What is being asked: Give back exactly the lines of the material below that start at the line containing "camera: 25 degrees right, 0 degrees up" and end at the line containing "(549, 228) = (463, 275): red", and no others.

Information shown below:

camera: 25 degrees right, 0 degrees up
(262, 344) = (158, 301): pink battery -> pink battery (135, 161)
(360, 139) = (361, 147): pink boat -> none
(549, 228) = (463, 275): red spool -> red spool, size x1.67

End of Information shown.
Information shown below:

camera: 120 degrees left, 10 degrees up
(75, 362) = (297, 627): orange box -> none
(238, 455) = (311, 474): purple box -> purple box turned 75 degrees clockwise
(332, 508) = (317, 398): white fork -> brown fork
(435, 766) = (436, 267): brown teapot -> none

End of Information shown.

Solution to the exercise:
camera: 25 degrees right, 0 degrees up
(262, 344) = (158, 301): pink battery -> pink battery (135, 161)
(360, 139) = (361, 147): pink boat -> none
(549, 228) = (463, 275): red spool -> red spool, size x1.67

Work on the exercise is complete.